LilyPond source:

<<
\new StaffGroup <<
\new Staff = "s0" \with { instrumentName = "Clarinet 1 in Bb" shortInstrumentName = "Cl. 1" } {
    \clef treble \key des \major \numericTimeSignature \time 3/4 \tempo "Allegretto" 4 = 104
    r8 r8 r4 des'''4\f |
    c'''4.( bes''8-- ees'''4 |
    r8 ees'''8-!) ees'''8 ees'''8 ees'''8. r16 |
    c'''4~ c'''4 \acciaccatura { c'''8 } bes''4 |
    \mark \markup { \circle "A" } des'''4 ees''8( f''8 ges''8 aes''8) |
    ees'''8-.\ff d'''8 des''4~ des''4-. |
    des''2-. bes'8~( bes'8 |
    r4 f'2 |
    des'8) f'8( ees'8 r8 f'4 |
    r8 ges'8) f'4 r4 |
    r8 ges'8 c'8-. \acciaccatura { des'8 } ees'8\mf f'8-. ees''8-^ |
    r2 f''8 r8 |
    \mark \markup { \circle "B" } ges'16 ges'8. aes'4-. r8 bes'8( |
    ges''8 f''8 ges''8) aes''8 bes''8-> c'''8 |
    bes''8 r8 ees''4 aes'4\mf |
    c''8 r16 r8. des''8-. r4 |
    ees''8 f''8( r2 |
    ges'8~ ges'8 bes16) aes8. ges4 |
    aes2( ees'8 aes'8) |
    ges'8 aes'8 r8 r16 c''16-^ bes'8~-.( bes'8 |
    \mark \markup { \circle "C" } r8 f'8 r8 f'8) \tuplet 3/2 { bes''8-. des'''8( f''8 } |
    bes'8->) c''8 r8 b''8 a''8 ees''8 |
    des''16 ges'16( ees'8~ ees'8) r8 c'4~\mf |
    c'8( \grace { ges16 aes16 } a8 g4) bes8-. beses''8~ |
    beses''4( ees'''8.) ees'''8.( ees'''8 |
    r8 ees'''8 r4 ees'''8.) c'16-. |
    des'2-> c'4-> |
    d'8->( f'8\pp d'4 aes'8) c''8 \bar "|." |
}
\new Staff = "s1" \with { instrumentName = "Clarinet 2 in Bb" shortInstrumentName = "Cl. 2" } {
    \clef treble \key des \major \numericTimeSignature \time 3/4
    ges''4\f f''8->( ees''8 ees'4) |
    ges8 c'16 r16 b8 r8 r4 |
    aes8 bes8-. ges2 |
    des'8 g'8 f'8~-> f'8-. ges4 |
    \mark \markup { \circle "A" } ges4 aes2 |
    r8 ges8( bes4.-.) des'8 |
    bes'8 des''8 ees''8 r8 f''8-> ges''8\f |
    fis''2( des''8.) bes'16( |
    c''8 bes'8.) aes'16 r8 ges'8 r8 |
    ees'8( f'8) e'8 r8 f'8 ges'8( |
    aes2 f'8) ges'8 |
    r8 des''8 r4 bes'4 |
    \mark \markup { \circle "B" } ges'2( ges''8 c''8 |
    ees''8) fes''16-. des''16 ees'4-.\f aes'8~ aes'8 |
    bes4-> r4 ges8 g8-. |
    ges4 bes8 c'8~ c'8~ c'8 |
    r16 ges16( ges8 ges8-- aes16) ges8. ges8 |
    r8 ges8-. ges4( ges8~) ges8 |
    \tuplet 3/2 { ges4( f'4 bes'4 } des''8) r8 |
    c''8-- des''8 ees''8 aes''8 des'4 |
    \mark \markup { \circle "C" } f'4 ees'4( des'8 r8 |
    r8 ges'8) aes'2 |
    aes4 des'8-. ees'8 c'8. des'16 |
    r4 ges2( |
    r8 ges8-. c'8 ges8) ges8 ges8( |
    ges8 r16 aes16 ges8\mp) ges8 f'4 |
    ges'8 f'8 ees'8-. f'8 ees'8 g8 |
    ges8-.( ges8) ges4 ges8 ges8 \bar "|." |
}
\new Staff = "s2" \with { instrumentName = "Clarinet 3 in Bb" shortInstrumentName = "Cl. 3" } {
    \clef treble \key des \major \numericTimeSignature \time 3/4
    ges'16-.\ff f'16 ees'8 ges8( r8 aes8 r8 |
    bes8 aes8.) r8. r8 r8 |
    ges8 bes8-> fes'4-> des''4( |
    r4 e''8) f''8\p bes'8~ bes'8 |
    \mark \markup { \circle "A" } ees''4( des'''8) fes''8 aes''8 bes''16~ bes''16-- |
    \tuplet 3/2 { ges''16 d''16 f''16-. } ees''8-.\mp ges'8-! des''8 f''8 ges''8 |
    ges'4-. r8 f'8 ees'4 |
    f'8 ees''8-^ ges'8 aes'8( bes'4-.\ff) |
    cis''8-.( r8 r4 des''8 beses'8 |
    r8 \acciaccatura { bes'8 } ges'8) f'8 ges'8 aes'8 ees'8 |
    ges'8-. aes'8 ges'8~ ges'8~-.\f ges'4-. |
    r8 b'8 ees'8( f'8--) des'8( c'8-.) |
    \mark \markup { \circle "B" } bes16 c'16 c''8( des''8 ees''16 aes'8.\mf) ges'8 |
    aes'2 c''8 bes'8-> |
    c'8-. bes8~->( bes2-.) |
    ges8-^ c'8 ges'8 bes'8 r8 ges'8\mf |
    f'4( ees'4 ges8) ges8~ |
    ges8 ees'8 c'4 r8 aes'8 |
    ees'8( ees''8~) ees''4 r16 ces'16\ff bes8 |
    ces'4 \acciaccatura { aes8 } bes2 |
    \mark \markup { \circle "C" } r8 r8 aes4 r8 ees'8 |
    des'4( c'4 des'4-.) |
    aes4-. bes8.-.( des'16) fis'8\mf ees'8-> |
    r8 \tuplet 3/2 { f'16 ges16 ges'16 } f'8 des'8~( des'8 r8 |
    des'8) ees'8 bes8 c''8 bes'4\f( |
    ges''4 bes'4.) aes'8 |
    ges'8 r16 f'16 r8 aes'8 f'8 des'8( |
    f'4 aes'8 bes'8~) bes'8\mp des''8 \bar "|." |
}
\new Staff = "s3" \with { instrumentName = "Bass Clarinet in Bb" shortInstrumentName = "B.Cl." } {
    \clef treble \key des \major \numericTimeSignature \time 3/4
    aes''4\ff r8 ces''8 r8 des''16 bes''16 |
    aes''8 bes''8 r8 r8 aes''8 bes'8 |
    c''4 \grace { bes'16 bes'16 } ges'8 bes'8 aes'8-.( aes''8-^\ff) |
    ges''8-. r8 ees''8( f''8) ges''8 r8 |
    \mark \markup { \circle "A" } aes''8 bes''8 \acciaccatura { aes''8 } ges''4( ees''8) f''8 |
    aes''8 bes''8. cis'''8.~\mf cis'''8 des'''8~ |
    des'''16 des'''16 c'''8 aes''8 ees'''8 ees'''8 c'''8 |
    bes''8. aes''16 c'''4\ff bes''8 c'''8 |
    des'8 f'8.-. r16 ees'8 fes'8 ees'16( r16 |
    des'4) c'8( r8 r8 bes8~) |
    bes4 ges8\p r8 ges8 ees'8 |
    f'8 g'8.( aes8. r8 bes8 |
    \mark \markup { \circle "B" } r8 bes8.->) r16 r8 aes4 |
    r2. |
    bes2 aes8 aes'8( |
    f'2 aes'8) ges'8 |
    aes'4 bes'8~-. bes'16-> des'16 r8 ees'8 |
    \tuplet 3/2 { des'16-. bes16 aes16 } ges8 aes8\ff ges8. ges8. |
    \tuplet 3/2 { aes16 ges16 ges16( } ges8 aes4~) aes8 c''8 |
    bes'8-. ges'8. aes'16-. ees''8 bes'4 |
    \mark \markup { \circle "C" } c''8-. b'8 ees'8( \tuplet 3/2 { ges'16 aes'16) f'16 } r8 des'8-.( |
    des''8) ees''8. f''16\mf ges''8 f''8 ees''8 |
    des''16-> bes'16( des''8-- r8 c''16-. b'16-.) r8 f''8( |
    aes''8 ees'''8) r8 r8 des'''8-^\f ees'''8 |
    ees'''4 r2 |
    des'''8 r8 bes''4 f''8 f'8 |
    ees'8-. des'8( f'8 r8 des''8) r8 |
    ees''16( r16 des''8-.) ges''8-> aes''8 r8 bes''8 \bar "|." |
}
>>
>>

__What is being asked__: Show each line from the listing above that contains the string "with".

__Answer in full__:
\new Staff = "s0" \with { instrumentName = "Clarinet 1 in Bb" shortInstrumentName = "Cl. 1" } {
\new Staff = "s1" \with { instrumentName = "Clarinet 2 in Bb" shortInstrumentName = "Cl. 2" } {
\new Staff = "s2" \with { instrumentName = "Clarinet 3 in Bb" shortInstrumentName = "Cl. 3" } {
\new Staff = "s3" \with { instrumentName = "Bass Clarinet in Bb" shortInstrumentName = "B.Cl." } {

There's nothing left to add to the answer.